[TO DO]
Nothing but the lines from the one that contains "GPS pin TX: D9 -> D10" through the end of the data should be reproduced, and each must match exactly.

Change detection outputs
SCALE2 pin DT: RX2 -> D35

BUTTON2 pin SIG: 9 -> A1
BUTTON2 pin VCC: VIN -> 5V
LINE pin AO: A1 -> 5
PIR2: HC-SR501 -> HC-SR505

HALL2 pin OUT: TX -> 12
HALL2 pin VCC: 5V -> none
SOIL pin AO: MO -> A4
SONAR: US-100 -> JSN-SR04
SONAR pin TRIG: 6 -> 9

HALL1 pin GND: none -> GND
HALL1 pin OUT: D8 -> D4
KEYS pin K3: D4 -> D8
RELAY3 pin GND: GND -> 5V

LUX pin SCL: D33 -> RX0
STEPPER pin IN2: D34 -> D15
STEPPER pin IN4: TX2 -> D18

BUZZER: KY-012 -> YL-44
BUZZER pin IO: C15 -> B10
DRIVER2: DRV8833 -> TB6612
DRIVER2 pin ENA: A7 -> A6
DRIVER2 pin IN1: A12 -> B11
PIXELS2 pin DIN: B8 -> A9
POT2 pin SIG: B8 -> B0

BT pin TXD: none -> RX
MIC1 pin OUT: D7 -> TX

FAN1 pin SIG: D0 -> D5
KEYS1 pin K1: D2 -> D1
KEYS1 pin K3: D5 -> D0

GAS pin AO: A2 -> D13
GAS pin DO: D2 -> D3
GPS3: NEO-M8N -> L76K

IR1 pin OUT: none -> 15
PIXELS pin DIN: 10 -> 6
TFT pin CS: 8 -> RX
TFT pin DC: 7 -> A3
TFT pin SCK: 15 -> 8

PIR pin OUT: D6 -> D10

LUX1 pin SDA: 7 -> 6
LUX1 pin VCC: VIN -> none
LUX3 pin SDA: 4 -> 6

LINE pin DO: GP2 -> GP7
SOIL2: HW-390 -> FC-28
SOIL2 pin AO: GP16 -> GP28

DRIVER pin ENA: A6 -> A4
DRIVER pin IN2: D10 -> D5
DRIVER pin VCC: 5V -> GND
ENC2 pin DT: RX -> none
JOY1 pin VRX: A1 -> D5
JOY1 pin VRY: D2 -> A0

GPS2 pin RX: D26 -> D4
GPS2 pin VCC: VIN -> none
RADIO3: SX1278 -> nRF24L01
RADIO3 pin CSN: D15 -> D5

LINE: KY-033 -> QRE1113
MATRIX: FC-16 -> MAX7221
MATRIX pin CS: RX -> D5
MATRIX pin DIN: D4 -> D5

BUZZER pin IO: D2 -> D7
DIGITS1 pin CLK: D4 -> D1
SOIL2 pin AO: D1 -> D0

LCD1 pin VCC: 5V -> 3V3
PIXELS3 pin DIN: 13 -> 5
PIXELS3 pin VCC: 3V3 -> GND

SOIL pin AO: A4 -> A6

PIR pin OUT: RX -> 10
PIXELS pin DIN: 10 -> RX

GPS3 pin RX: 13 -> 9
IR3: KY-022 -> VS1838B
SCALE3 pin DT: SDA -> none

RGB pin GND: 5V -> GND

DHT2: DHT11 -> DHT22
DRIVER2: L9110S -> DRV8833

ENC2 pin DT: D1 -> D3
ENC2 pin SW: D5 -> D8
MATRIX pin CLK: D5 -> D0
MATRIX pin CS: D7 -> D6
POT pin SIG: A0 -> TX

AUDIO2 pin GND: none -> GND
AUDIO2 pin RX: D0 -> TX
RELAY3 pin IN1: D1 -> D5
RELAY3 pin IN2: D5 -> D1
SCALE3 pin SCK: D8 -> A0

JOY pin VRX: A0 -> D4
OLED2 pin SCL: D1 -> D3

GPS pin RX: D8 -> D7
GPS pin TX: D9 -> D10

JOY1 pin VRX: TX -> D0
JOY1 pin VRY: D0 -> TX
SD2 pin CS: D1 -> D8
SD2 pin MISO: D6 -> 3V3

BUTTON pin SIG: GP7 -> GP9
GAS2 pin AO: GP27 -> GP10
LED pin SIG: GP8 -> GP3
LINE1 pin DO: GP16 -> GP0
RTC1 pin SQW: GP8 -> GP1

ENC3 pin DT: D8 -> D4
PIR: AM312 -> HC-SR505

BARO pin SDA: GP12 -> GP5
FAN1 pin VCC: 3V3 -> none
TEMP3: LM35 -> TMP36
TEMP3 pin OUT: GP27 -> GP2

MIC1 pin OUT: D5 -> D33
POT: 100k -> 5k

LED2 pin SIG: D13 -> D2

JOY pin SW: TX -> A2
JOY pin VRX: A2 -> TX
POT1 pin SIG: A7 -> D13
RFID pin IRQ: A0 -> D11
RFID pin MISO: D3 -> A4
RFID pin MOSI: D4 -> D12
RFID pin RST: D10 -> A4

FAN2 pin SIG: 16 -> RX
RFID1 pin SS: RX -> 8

[THE ANSWER]
GPS pin TX: D9 -> D10

JOY1 pin VRX: TX -> D0
JOY1 pin VRY: D0 -> TX
SD2 pin CS: D1 -> D8
SD2 pin MISO: D6 -> 3V3

BUTTON pin SIG: GP7 -> GP9
GAS2 pin AO: GP27 -> GP10
LED pin SIG: GP8 -> GP3
LINE1 pin DO: GP16 -> GP0
RTC1 pin SQW: GP8 -> GP1

ENC3 pin DT: D8 -> D4
PIR: AM312 -> HC-SR505

BARO pin SDA: GP12 -> GP5
FAN1 pin VCC: 3V3 -> none
TEMP3: LM35 -> TMP36
TEMP3 pin OUT: GP27 -> GP2

MIC1 pin OUT: D5 -> D33
POT: 100k -> 5k

LED2 pin SIG: D13 -> D2

JOY pin SW: TX -> A2
JOY pin VRX: A2 -> TX
POT1 pin SIG: A7 -> D13
RFID pin IRQ: A0 -> D11
RFID pin MISO: D3 -> A4
RFID pin MOSI: D4 -> D12
RFID pin RST: D10 -> A4

FAN2 pin SIG: 16 -> RX
RFID1 pin SS: RX -> 8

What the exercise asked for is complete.